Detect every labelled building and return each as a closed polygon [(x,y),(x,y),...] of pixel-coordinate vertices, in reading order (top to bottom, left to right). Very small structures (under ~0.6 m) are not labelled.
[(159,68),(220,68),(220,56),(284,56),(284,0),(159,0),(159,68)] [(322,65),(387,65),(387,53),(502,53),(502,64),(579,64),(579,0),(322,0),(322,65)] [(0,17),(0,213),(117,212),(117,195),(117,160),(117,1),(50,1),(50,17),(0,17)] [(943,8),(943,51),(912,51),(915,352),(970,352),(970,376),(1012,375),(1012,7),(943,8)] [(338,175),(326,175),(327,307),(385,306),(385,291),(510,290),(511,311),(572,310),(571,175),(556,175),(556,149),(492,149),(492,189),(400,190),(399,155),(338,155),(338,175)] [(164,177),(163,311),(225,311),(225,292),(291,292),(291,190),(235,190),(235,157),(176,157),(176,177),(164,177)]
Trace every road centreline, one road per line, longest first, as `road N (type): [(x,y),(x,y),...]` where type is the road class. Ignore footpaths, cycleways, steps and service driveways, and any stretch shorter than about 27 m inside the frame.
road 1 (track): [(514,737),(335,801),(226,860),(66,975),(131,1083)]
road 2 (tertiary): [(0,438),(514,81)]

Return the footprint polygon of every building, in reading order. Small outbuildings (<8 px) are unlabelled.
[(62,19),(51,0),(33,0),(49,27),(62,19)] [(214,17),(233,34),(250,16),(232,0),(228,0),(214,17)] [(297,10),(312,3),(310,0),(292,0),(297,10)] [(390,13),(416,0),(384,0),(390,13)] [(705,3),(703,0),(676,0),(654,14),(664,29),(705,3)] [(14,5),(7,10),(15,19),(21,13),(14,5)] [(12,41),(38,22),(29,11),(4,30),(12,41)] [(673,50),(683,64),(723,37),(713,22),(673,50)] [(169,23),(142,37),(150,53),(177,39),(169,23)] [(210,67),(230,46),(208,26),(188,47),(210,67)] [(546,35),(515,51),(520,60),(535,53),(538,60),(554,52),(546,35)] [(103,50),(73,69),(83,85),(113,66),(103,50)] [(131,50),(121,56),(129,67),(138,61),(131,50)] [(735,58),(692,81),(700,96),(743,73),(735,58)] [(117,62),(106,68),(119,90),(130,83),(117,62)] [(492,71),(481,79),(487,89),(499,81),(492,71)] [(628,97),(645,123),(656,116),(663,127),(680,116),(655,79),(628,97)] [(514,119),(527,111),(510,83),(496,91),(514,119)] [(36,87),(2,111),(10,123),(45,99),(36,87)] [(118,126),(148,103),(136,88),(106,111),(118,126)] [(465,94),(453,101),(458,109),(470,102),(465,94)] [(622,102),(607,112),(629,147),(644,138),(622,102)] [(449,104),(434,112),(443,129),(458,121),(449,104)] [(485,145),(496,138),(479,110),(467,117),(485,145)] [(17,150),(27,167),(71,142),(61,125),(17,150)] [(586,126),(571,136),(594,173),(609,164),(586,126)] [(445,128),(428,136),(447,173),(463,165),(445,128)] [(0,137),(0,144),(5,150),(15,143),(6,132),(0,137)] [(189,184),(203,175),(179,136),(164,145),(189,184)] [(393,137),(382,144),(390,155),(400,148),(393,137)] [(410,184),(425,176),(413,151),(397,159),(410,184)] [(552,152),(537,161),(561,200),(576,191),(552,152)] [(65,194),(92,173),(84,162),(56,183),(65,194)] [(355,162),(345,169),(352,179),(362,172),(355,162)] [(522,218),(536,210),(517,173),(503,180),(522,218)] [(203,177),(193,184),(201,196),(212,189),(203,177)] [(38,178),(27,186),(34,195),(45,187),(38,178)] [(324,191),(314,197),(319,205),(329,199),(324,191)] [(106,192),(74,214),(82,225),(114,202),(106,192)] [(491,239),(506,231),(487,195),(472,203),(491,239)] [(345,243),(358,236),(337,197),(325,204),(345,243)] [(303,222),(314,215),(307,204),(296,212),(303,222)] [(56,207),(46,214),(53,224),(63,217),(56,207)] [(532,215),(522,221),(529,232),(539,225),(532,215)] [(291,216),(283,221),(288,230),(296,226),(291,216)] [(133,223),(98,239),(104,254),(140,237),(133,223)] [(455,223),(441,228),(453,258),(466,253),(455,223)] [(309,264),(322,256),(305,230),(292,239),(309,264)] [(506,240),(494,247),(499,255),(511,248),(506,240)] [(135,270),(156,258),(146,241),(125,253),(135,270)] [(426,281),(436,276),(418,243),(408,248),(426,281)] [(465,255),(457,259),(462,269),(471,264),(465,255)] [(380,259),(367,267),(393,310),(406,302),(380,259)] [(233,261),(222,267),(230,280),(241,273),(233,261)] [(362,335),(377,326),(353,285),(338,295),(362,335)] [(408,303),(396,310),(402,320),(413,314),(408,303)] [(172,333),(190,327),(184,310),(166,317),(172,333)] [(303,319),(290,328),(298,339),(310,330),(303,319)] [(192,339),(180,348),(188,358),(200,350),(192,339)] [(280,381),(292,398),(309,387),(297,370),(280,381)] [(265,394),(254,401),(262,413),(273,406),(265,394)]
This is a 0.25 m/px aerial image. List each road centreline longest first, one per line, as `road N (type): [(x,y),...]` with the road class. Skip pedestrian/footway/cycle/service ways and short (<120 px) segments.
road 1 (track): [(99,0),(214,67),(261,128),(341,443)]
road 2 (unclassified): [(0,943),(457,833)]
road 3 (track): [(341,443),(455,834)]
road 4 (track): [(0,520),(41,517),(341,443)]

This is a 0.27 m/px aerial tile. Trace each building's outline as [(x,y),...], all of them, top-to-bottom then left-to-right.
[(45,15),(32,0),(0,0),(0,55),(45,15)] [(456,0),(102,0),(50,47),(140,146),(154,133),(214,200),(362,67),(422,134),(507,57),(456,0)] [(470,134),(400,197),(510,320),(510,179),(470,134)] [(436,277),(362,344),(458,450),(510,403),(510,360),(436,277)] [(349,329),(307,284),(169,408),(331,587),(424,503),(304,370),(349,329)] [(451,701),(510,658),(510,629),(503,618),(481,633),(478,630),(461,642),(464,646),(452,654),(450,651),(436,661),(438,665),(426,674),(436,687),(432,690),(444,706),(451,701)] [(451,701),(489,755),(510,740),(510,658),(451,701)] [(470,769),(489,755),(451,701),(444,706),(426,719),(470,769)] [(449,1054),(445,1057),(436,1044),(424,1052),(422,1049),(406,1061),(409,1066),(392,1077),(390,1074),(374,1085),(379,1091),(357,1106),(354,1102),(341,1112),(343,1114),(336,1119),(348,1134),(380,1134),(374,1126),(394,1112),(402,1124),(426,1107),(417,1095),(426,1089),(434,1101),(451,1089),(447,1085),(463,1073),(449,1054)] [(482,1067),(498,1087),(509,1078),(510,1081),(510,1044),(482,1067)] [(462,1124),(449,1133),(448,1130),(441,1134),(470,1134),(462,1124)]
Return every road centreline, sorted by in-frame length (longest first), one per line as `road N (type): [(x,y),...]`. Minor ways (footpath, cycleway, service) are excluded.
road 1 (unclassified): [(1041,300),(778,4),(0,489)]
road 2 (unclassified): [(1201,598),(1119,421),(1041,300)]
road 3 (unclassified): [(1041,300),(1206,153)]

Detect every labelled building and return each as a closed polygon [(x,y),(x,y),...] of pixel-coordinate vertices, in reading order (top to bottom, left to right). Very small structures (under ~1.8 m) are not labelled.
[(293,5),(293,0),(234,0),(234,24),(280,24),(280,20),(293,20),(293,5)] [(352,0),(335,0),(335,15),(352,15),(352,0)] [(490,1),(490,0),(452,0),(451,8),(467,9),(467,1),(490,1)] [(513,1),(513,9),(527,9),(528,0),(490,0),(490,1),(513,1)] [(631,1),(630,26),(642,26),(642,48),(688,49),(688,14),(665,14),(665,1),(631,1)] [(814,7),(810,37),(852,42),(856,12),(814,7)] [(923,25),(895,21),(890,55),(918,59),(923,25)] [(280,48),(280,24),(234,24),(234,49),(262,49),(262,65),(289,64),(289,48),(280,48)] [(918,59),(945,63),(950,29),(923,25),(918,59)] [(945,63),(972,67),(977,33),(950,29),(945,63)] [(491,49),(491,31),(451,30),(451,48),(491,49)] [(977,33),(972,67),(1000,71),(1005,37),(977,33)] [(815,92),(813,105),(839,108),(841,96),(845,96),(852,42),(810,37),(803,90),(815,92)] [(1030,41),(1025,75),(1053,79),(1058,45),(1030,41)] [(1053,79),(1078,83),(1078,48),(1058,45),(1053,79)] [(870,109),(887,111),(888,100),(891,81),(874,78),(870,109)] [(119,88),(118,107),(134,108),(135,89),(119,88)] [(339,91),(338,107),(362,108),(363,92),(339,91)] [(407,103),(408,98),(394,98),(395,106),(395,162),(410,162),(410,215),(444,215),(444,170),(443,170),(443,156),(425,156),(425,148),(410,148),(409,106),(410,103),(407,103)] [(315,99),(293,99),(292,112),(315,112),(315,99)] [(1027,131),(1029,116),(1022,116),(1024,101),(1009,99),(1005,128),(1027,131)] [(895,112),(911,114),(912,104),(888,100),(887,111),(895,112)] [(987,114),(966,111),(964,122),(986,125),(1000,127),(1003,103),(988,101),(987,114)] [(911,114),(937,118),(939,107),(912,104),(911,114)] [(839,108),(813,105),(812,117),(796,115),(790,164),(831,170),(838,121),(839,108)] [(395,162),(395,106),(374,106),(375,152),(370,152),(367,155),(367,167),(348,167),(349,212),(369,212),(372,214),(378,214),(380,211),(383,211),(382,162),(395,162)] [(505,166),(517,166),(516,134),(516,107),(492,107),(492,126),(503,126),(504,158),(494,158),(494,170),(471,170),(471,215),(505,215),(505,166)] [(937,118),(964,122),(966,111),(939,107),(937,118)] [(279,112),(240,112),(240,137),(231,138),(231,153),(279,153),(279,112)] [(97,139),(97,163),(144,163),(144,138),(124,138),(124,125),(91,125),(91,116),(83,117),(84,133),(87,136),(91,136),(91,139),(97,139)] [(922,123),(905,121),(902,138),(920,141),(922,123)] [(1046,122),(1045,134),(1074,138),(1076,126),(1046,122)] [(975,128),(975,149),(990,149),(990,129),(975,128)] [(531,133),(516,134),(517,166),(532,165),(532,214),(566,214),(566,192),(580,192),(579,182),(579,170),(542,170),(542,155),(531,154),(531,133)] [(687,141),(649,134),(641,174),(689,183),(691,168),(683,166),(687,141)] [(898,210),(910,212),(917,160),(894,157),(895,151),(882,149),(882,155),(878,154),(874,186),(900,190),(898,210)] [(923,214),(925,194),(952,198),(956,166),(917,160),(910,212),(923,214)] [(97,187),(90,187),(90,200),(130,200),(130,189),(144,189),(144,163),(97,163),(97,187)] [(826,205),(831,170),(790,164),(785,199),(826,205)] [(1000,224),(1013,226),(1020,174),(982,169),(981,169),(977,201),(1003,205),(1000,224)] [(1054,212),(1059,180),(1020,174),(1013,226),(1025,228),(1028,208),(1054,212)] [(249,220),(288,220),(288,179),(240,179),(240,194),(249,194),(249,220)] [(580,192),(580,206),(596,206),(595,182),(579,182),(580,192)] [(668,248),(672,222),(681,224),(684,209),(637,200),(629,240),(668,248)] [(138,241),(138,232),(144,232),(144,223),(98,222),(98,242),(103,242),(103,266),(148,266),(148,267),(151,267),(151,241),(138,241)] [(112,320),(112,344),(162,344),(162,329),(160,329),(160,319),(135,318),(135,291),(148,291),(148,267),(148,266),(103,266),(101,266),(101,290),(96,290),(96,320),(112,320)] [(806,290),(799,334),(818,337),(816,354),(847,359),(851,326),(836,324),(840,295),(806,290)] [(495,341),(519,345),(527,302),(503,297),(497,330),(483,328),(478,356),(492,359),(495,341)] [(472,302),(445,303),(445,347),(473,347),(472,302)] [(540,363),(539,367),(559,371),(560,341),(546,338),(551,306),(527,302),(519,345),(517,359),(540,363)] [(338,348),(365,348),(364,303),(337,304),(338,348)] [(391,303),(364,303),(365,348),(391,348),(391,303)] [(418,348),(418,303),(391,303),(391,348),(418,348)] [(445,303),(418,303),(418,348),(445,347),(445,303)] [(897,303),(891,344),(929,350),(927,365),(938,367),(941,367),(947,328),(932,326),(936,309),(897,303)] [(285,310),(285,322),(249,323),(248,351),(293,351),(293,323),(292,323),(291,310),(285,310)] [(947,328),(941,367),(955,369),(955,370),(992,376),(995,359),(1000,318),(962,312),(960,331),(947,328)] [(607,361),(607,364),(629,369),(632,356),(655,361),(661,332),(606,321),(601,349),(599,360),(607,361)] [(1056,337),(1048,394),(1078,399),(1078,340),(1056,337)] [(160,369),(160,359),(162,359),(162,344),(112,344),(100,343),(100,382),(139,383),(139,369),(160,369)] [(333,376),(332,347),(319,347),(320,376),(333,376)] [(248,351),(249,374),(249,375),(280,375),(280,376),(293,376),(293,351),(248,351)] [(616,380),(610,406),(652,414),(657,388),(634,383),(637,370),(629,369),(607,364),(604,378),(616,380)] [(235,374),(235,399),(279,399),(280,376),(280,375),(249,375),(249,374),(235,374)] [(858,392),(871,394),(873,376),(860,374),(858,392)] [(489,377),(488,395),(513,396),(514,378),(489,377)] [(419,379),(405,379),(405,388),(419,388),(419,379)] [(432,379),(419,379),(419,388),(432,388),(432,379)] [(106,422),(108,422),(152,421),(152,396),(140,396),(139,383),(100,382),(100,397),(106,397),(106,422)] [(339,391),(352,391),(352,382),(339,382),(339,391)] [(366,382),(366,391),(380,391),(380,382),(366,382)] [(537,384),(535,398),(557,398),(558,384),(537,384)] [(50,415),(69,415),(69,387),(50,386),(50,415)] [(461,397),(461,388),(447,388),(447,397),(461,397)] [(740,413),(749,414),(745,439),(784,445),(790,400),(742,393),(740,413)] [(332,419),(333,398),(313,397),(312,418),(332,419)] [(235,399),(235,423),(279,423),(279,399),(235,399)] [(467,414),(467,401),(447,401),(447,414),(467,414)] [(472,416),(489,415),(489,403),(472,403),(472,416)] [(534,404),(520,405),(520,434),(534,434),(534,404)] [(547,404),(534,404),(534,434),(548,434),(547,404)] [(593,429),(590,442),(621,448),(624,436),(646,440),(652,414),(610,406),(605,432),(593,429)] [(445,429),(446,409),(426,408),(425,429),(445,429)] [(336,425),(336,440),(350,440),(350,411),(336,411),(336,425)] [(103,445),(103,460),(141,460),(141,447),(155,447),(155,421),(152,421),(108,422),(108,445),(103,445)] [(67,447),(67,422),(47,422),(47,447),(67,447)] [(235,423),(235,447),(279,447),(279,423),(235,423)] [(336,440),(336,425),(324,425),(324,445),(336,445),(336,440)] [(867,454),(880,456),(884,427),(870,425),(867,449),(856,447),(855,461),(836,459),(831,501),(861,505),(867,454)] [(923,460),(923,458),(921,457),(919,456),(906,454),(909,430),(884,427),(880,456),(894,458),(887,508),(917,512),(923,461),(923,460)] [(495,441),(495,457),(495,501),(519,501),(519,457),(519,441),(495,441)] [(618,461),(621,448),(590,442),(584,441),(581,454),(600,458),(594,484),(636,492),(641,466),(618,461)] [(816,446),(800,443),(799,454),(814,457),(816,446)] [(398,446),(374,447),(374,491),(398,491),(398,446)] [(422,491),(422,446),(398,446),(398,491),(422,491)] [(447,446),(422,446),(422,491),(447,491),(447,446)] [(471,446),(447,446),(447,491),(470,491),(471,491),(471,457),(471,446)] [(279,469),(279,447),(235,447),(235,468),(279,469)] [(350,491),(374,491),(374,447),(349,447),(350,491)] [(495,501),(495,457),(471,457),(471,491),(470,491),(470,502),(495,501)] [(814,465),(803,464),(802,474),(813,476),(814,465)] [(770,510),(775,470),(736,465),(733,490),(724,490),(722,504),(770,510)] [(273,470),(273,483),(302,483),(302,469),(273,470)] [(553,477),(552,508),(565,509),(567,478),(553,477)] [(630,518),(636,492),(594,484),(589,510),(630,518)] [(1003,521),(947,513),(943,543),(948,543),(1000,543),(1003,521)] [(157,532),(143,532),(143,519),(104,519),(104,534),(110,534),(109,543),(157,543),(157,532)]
********************
• **EXERCISE DESCRIPTION**:
Wherever a line in the data above holds the word "This", copy that line.

• **SOLVED PROBLEM**:
This is a 0.25 m/px aerial image. List each road centreline longest first, one per line, as `road N (type): [(x,y),...]` with the road class. Skip pedestrian/footway/cycle/service ways and short (<120 px) segments.
This is a 0.27 m/px aerial tile. Trace each building's outline as [(x,y),...], all of them, top-to-bottom then left-to-right.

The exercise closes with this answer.